Print the data exactly. Pictures stay out.

- [Information shown]:
----

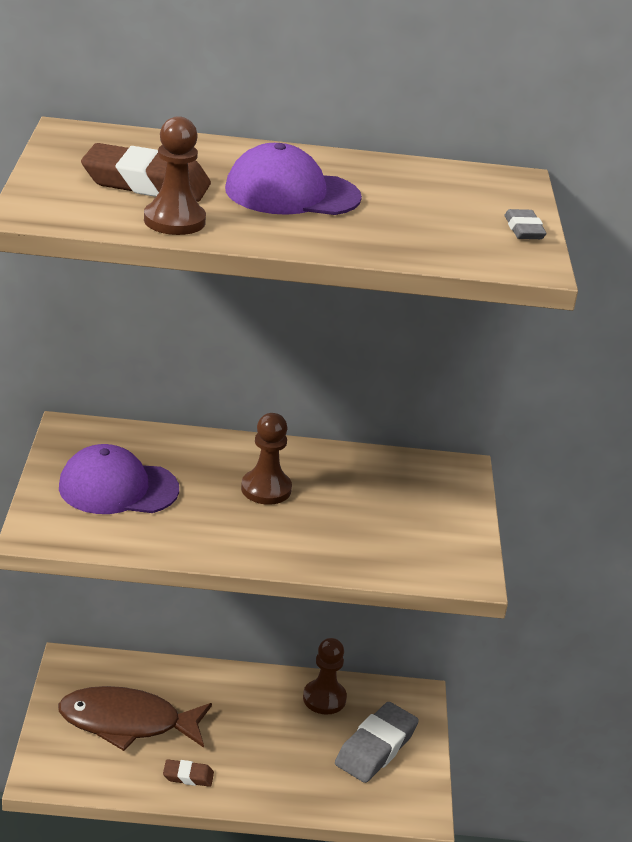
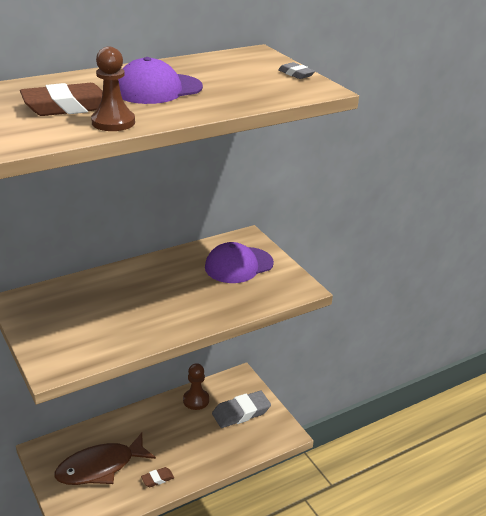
camera: 30 degrees left, 0 degrees up
(118, 488) = (76, 322): purple cap -> purple cap (238, 265)
(266, 489) = (160, 287): brown pawn -> none
(376, 747) = (241, 413): grey eraser -> grey eraser turned 60 degrees clockwise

----

- [Problem solution]:
camera: 30 degrees left, 0 degrees up
(118, 488) = (76, 322): purple cap -> purple cap (238, 265)
(266, 489) = (160, 287): brown pawn -> none
(376, 747) = (241, 413): grey eraser -> grey eraser turned 60 degrees clockwise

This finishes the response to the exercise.